Each entry in the listing below should be returned precisely as it is.

TASK DATA:
BEGIN

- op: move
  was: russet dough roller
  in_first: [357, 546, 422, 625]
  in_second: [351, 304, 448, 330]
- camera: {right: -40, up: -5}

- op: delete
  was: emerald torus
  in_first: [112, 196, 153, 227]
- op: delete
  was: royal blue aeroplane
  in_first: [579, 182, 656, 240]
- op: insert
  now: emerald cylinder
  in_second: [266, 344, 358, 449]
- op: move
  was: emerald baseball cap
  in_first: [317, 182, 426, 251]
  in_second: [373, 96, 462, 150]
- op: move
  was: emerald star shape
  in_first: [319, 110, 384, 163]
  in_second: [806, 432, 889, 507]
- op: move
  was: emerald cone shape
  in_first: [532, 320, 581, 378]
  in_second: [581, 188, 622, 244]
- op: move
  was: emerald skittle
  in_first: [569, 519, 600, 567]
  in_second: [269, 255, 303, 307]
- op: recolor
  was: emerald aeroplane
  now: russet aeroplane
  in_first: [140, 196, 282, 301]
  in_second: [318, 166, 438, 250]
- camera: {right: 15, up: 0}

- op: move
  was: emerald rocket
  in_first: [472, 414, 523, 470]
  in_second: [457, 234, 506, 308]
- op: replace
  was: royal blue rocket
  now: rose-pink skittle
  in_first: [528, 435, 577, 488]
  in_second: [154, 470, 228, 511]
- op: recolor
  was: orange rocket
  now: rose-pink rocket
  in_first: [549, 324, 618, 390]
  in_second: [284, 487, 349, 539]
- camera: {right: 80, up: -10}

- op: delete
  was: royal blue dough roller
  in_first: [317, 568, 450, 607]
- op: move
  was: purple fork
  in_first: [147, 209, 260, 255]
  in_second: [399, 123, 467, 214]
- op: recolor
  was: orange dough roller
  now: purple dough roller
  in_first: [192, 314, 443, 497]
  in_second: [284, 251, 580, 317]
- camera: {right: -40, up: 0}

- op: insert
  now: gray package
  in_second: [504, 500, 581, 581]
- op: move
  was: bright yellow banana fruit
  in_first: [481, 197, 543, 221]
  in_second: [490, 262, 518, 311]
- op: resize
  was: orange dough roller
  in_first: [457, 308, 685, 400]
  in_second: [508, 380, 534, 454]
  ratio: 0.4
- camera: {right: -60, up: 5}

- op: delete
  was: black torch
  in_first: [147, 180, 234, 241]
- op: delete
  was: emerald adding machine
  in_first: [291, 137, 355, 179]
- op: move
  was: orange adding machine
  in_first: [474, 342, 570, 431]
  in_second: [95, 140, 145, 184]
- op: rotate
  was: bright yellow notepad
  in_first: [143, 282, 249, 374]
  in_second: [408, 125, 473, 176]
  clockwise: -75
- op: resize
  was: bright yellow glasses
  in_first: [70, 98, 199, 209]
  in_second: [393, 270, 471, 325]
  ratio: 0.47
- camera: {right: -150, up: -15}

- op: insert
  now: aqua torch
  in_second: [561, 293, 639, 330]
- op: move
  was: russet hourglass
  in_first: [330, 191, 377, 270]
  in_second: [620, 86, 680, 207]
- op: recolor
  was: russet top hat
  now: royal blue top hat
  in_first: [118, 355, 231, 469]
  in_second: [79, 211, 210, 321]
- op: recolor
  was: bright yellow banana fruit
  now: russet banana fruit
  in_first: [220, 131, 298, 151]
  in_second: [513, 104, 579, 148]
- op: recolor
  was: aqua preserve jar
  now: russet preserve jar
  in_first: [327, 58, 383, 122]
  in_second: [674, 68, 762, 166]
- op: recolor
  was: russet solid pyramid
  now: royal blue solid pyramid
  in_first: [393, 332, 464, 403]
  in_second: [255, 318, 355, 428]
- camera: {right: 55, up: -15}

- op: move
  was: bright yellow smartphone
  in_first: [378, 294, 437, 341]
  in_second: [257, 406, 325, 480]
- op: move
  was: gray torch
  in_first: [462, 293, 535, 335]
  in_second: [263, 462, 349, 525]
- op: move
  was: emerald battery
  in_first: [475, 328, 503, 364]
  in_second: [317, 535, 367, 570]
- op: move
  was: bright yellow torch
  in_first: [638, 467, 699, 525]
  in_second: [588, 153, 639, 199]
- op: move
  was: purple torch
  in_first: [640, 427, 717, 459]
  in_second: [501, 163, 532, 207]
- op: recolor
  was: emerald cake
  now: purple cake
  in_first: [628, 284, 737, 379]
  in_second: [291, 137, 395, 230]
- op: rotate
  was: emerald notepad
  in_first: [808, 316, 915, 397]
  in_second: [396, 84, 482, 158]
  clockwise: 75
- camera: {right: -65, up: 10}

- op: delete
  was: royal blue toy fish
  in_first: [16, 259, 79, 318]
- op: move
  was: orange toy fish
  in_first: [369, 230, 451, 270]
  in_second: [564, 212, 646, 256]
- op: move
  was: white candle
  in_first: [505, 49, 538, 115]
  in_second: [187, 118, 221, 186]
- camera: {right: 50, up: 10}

END

WRITTEN SOLUTION:
- op: move
  was: russet dough roller
  in_first: [357, 546, 422, 625]
  in_second: [351, 304, 448, 330]
- camera: {right: -40, up: -5}

- op: delete
  was: emerald torus
  in_first: [112, 196, 153, 227]
- op: delete
  was: royal blue aeroplane
  in_first: [579, 182, 656, 240]
- op: insert
  now: emerald cylinder
  in_second: [266, 344, 358, 449]
- op: move
  was: emerald baseball cap
  in_first: [317, 182, 426, 251]
  in_second: [373, 96, 462, 150]
- op: move
  was: emerald star shape
  in_first: [319, 110, 384, 163]
  in_second: [806, 432, 889, 507]
- op: move
  was: emerald cone shape
  in_first: [532, 320, 581, 378]
  in_second: [581, 188, 622, 244]
- op: move
  was: emerald skittle
  in_first: [569, 519, 600, 567]
  in_second: [269, 255, 303, 307]
- op: recolor
  was: emerald aeroplane
  now: russet aeroplane
  in_first: [140, 196, 282, 301]
  in_second: [318, 166, 438, 250]
- camera: {right: 15, up: 0}

- op: move
  was: emerald rocket
  in_first: [472, 414, 523, 470]
  in_second: [457, 234, 506, 308]
- op: replace
  was: royal blue rocket
  now: rose-pink skittle
  in_first: [528, 435, 577, 488]
  in_second: [154, 470, 228, 511]
- op: recolor
  was: orange rocket
  now: rose-pink rocket
  in_first: [549, 324, 618, 390]
  in_second: [284, 487, 349, 539]
- camera: {right: 80, up: -10}

- op: delete
  was: royal blue dough roller
  in_first: [317, 568, 450, 607]
- op: move
  was: purple fork
  in_first: [147, 209, 260, 255]
  in_second: [399, 123, 467, 214]
- op: recolor
  was: orange dough roller
  now: purple dough roller
  in_first: [192, 314, 443, 497]
  in_second: [284, 251, 580, 317]
- camera: {right: -40, up: 0}

- op: insert
  now: gray package
  in_second: [504, 500, 581, 581]
- op: move
  was: bright yellow banana fruit
  in_first: [481, 197, 543, 221]
  in_second: [490, 262, 518, 311]
- op: resize
  was: orange dough roller
  in_first: [457, 308, 685, 400]
  in_second: [508, 380, 534, 454]
  ratio: 0.4
- camera: {right: -60, up: 5}

- op: delete
  was: black torch
  in_first: [147, 180, 234, 241]
- op: delete
  was: emerald adding machine
  in_first: [291, 137, 355, 179]
- op: move
  was: orange adding machine
  in_first: [474, 342, 570, 431]
  in_second: [95, 140, 145, 184]
- op: rotate
  was: bright yellow notepad
  in_first: [143, 282, 249, 374]
  in_second: [408, 125, 473, 176]
  clockwise: -75
- op: resize
  was: bright yellow glasses
  in_first: [70, 98, 199, 209]
  in_second: [393, 270, 471, 325]
  ratio: 0.47
- camera: {right: -150, up: -15}

- op: insert
  now: aqua torch
  in_second: [561, 293, 639, 330]
- op: move
  was: russet hourglass
  in_first: [330, 191, 377, 270]
  in_second: [620, 86, 680, 207]
- op: recolor
  was: russet top hat
  now: royal blue top hat
  in_first: [118, 355, 231, 469]
  in_second: [79, 211, 210, 321]
- op: recolor
  was: bright yellow banana fruit
  now: russet banana fruit
  in_first: [220, 131, 298, 151]
  in_second: [513, 104, 579, 148]
- op: recolor
  was: aqua preserve jar
  now: russet preserve jar
  in_first: [327, 58, 383, 122]
  in_second: [674, 68, 762, 166]
- op: recolor
  was: russet solid pyramid
  now: royal blue solid pyramid
  in_first: [393, 332, 464, 403]
  in_second: [255, 318, 355, 428]
- camera: {right: 55, up: -15}

- op: move
  was: bright yellow smartphone
  in_first: [378, 294, 437, 341]
  in_second: [257, 406, 325, 480]
- op: move
  was: gray torch
  in_first: [462, 293, 535, 335]
  in_second: [263, 462, 349, 525]
- op: move
  was: emerald battery
  in_first: [475, 328, 503, 364]
  in_second: [317, 535, 367, 570]
- op: move
  was: bright yellow torch
  in_first: [638, 467, 699, 525]
  in_second: [588, 153, 639, 199]
- op: move
  was: purple torch
  in_first: [640, 427, 717, 459]
  in_second: [501, 163, 532, 207]
- op: recolor
  was: emerald cake
  now: purple cake
  in_first: [628, 284, 737, 379]
  in_second: [291, 137, 395, 230]
- op: rotate
  was: emerald notepad
  in_first: [808, 316, 915, 397]
  in_second: [396, 84, 482, 158]
  clockwise: 75
- camera: {right: -65, up: 10}

- op: delete
  was: royal blue toy fish
  in_first: [16, 259, 79, 318]
- op: move
  was: orange toy fish
  in_first: [369, 230, 451, 270]
  in_second: [564, 212, 646, 256]
- op: move
  was: white candle
  in_first: [505, 49, 538, 115]
  in_second: [187, 118, 221, 186]
- camera: {right: 50, up: 10}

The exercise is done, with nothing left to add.